=== Dataset extract ===

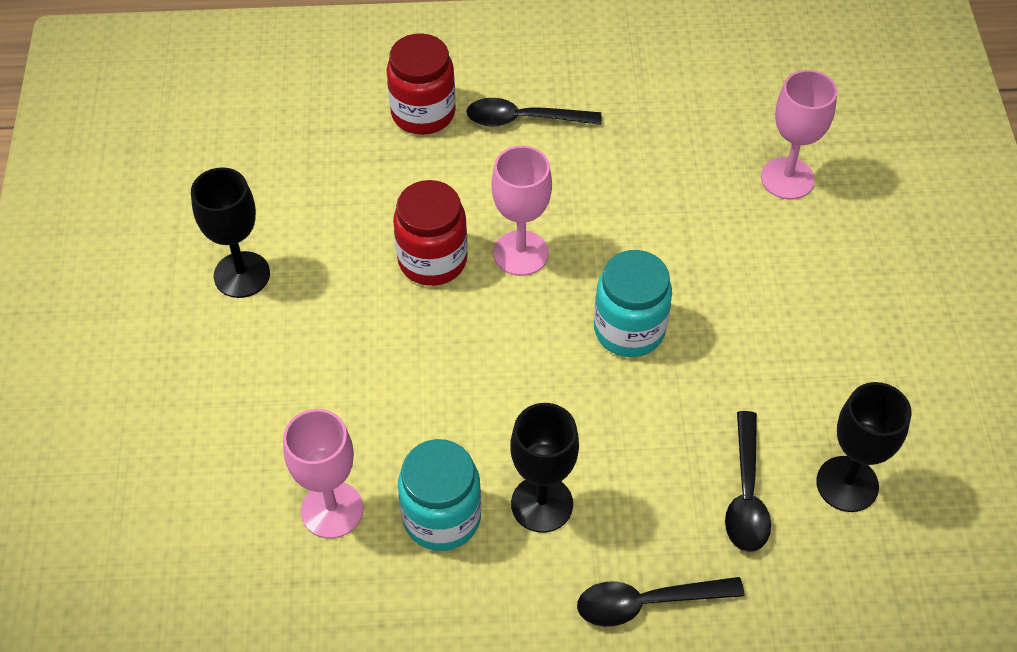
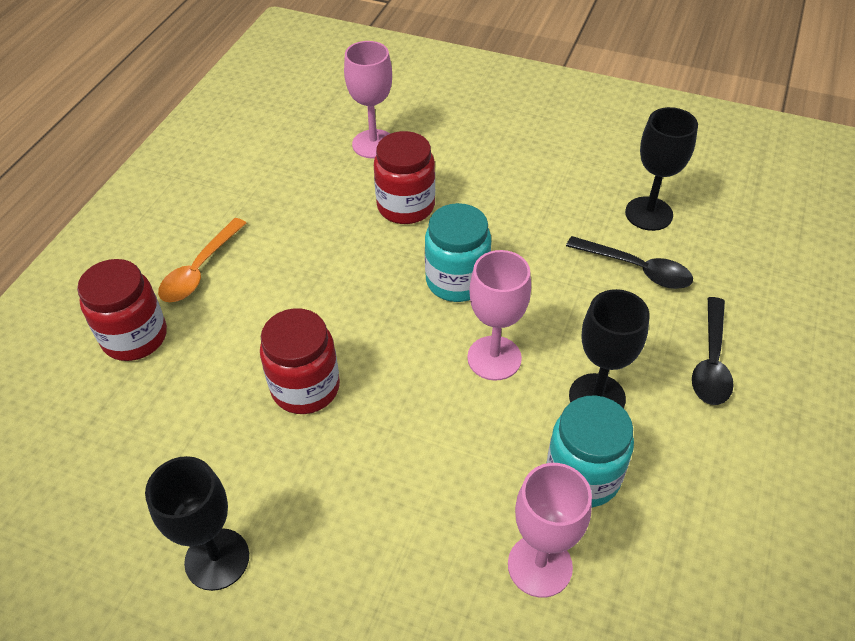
camera: 65 degrees left, 5 degrees down
(520, 253) = (339, 322): pink goblet -> pink goblet (494, 358)
(523, 119) = (200, 270): black spoon -> orange spoon
(709, 245) = (406, 206): none -> red jar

===

Copy exactly, and only, the lines from the line that contains "(523, 119) = (200, 270): black" through the end of the data above.

(523, 119) = (200, 270): black spoon -> orange spoon
(709, 245) = (406, 206): none -> red jar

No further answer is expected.